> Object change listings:
▬▬▬▬▬▬▬▬▬▬
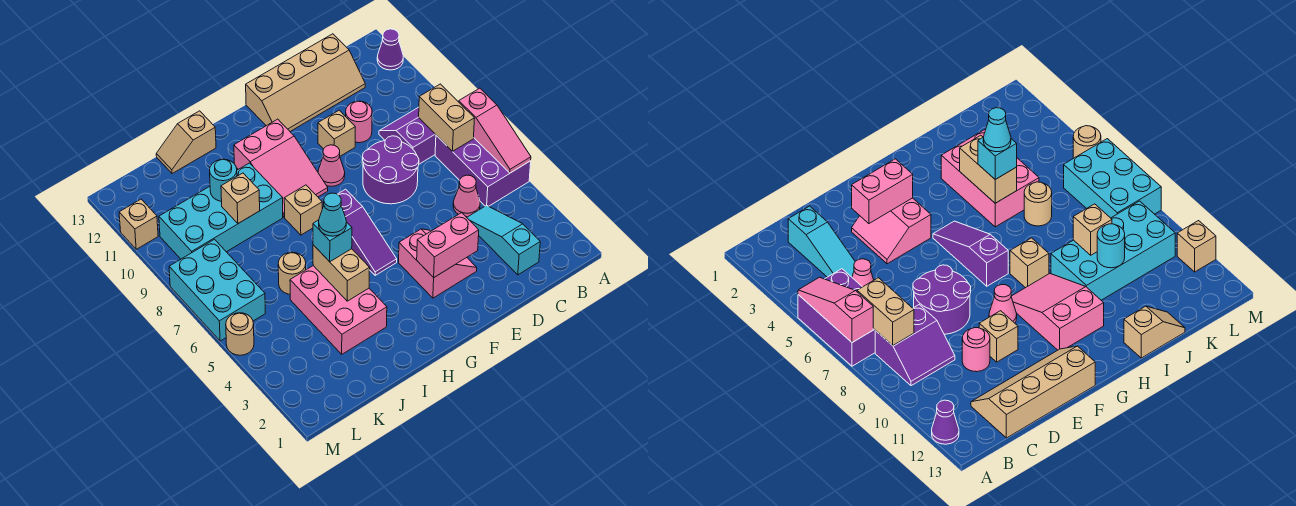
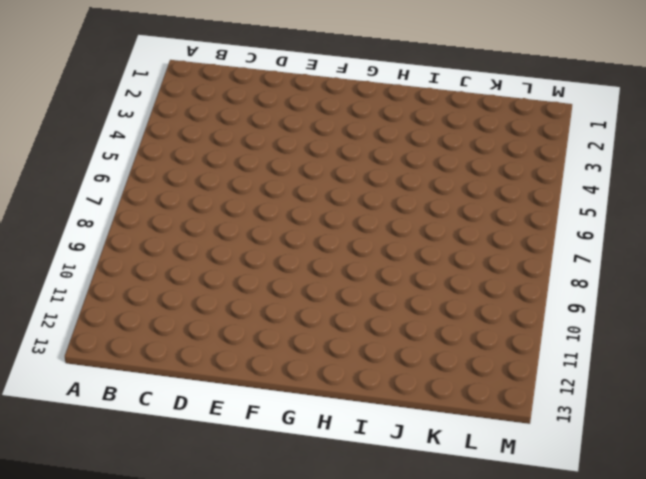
none -> purple brick A5:B7 level 1
none -> purple cone A12 level 1
none -> purple slope B8:C9 level 1 top 8

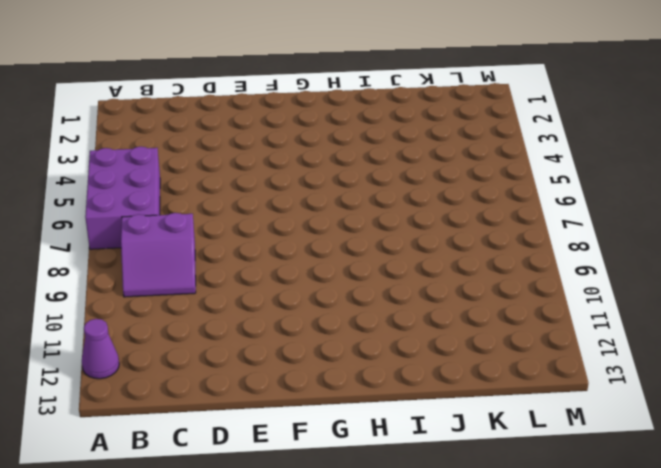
none -> cyan slope C2:C4 level 1 top 2
none -> pink cone C5 level 1
none -> tan slope C12:F13 level 1 top 13

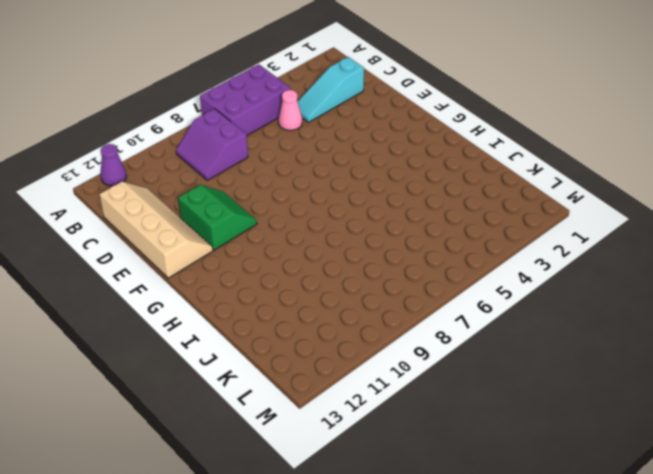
green slope E10:F11 level 1 top 11 -> tan brick E10 level 1
none -> purple round brick D7:E8 level 1
none -> pink round brick D10 level 1
none -> pink slope E3:F4 level 1 top F

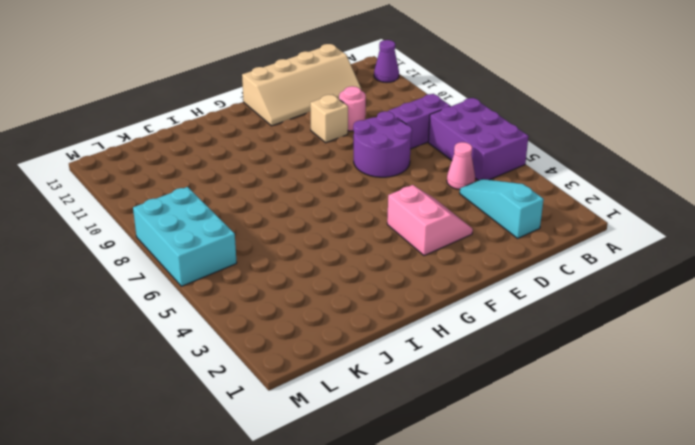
none -> pink cone F9 level 1
none -> purple slope G5:G7 level 1 top 7
none -> pink slope G9:H11 level 1 top 11

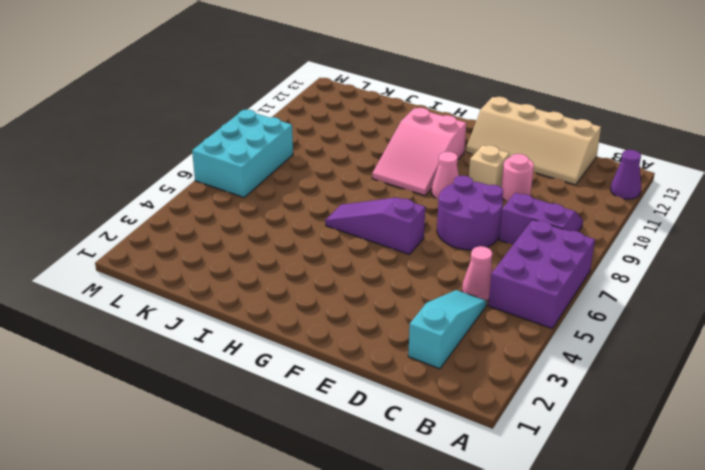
purple slope F6:H6 level 1 top F -> purple slope G5:G7 level 1 top 7
none -> pink slope E3:F4 level 1 top F
none -> tan brick H8 level 1
none -> pink brick I3:J5 level 1

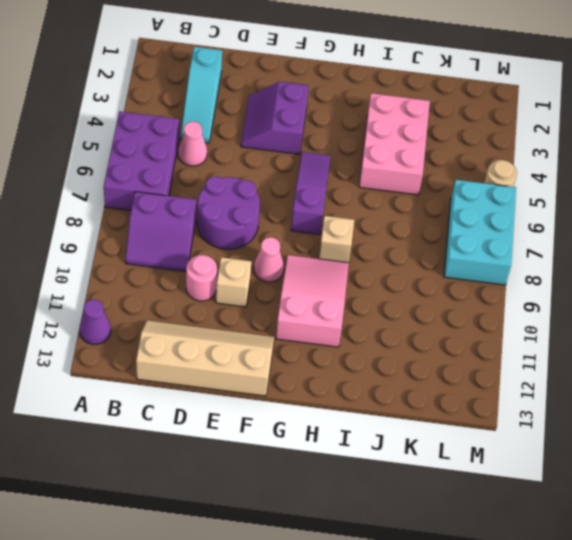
purple slope E3:F4 level 1 top F -> pink slope E3:F4 level 1 top F
none -> cyan brick I9:L10 level 1
none -> tan slope I13:J13 level 1 top I
none -> tan round brick J6 level 1

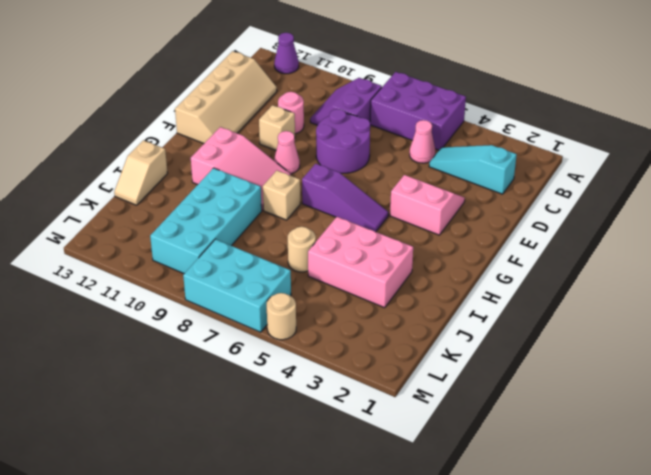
none -> tan brick M11 level 1
none -> pink slope A5:A7 level 2 top 7
none -> tan brick B7:B8 level 2

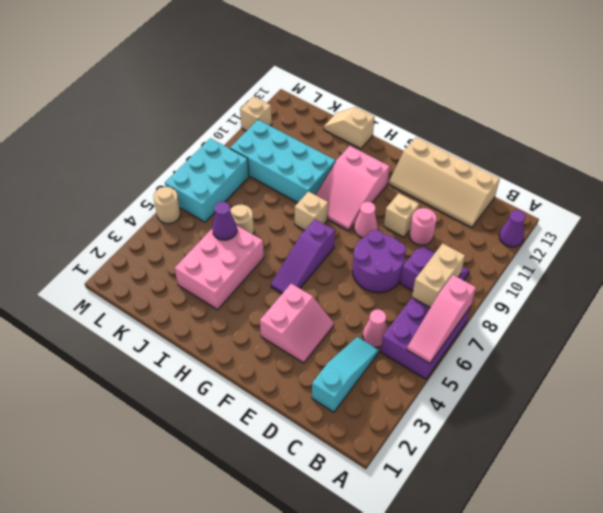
purple cone J5 level 2 -> none
none -> pink brick E3:F3 level 2
none -> tan brick I4:I5 level 2
none -> tan brick J9 level 2

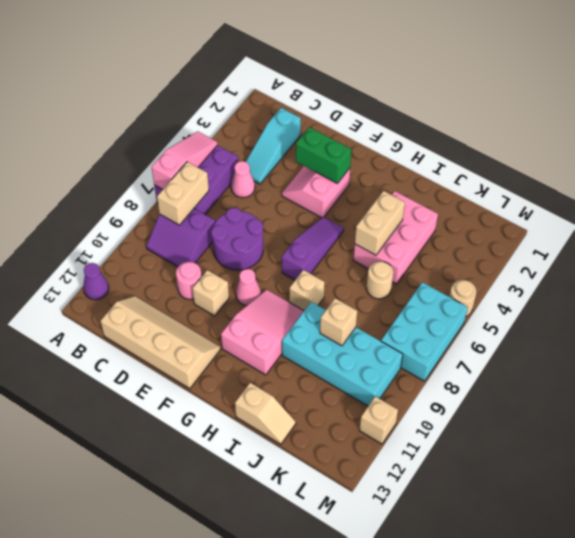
green brick E3:F3 level 2 -> pink brick E3:F3 level 2
none -> cyan round brick J10 level 2
none -> cyan brick I5 level 3
none -> cyan cone I5 level 4

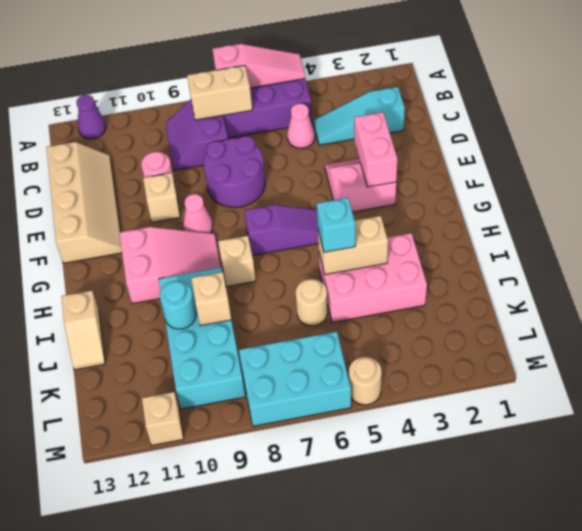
none -> cyan cone I5 level 4

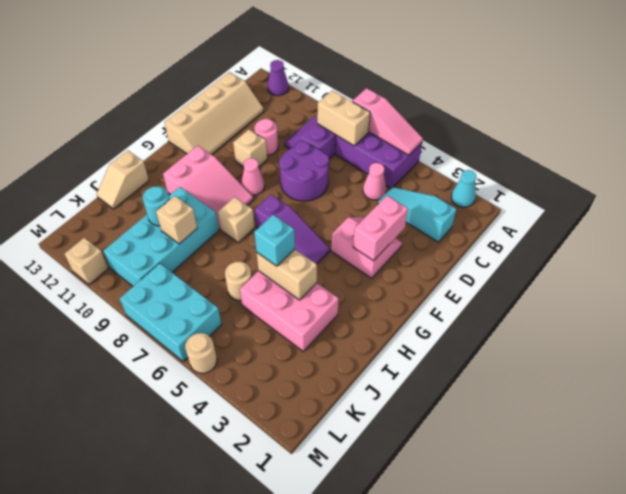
cyan cone A2 level 1 -> cyan cone I5 level 4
▬▬▬▬▬▬▬▬▬▬
> Your goal:
Leaving out the images, return the entries above exactly as they read.

> Finished exercise:
none -> purple brick A5:B7 level 1
none -> purple cone A12 level 1
none -> purple slope B8:C9 level 1 top 8

none -> cyan slope C2:C4 level 1 top 2
none -> pink cone C5 level 1
none -> tan slope C12:F13 level 1 top 13

green slope E10:F11 level 1 top 11 -> tan brick E10 level 1
none -> purple round brick D7:E8 level 1
none -> pink round brick D10 level 1
none -> pink slope E3:F4 level 1 top F

none -> pink cone F9 level 1
none -> purple slope G5:G7 level 1 top 7
none -> pink slope G9:H11 level 1 top 11

purple slope F6:H6 level 1 top F -> purple slope G5:G7 level 1 top 7
none -> pink slope E3:F4 level 1 top F
none -> tan brick H8 level 1
none -> pink brick I3:J5 level 1

purple slope E3:F4 level 1 top F -> pink slope E3:F4 level 1 top F
none -> cyan brick I9:L10 level 1
none -> tan slope I13:J13 level 1 top I
none -> tan round brick J6 level 1

none -> tan brick M11 level 1
none -> pink slope A5:A7 level 2 top 7
none -> tan brick B7:B8 level 2

purple cone J5 level 2 -> none
none -> pink brick E3:F3 level 2
none -> tan brick I4:I5 level 2
none -> tan brick J9 level 2

green brick E3:F3 level 2 -> pink brick E3:F3 level 2
none -> cyan round brick J10 level 2
none -> cyan brick I5 level 3
none -> cyan cone I5 level 4

none -> cyan cone I5 level 4

cyan cone A2 level 1 -> cyan cone I5 level 4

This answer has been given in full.